─── RECORDS PROVIDED ───

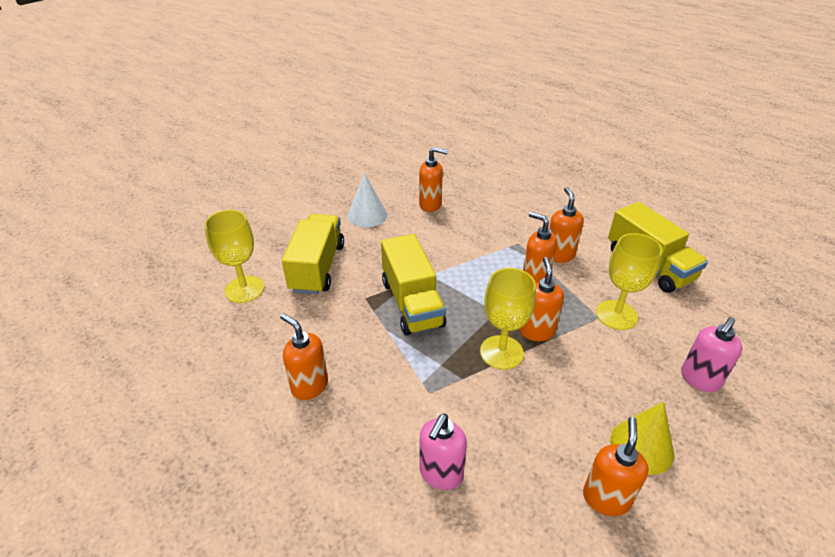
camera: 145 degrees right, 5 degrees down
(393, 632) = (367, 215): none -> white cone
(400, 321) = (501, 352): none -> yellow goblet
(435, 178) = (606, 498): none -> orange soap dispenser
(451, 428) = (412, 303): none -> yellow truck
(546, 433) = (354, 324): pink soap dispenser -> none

───

▸ WHAT IS EXPECTED: What are the lines from the one with "(393, 632) = (367, 215): none -> white cone" through the last line of the records above? Quote them exactly and add nothing.

▸ COMPLETED TASK:
(393, 632) = (367, 215): none -> white cone
(400, 321) = (501, 352): none -> yellow goblet
(435, 178) = (606, 498): none -> orange soap dispenser
(451, 428) = (412, 303): none -> yellow truck
(546, 433) = (354, 324): pink soap dispenser -> none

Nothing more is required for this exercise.